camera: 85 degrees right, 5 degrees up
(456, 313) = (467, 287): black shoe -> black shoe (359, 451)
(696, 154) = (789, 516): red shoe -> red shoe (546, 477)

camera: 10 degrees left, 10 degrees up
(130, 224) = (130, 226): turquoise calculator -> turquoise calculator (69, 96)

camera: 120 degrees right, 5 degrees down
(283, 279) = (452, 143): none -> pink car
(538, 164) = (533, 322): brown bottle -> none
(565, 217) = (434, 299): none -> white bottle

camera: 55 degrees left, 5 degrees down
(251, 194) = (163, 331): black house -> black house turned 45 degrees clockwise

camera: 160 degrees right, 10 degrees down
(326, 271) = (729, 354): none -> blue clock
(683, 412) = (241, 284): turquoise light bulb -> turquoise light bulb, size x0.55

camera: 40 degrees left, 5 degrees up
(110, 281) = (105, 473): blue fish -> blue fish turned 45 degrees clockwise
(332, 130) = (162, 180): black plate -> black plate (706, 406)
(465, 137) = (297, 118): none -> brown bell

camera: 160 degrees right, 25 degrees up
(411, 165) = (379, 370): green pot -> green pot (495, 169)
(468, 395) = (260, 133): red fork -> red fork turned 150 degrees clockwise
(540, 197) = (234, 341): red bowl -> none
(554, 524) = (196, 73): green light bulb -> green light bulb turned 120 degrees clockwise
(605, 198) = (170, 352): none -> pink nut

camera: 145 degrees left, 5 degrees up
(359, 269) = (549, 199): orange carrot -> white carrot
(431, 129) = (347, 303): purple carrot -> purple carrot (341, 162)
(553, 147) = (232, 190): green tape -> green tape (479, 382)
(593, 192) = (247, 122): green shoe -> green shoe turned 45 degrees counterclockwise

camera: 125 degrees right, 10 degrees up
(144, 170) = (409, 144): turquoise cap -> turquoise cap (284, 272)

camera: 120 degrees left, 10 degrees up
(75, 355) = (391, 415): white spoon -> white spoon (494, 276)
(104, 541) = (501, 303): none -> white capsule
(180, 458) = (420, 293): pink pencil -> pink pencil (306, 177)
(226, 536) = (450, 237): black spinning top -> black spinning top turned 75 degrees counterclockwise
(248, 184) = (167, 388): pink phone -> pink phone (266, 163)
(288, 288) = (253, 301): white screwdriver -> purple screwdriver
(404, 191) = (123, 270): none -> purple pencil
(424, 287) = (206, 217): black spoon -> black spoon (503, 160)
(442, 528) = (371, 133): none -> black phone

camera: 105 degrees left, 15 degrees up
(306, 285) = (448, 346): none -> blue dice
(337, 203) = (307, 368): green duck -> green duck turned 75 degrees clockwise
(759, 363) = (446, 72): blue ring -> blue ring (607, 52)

__________________________________________________

Activity. From the opening line of the data above through the line holding "camera: 10 degrees left, 10 degrees up", give every line again exactly as it stands.

Exercise result.
camera: 85 degrees right, 5 degrees up
(456, 313) = (467, 287): black shoe -> black shoe (359, 451)
(696, 154) = (789, 516): red shoe -> red shoe (546, 477)

camera: 10 degrees left, 10 degrees up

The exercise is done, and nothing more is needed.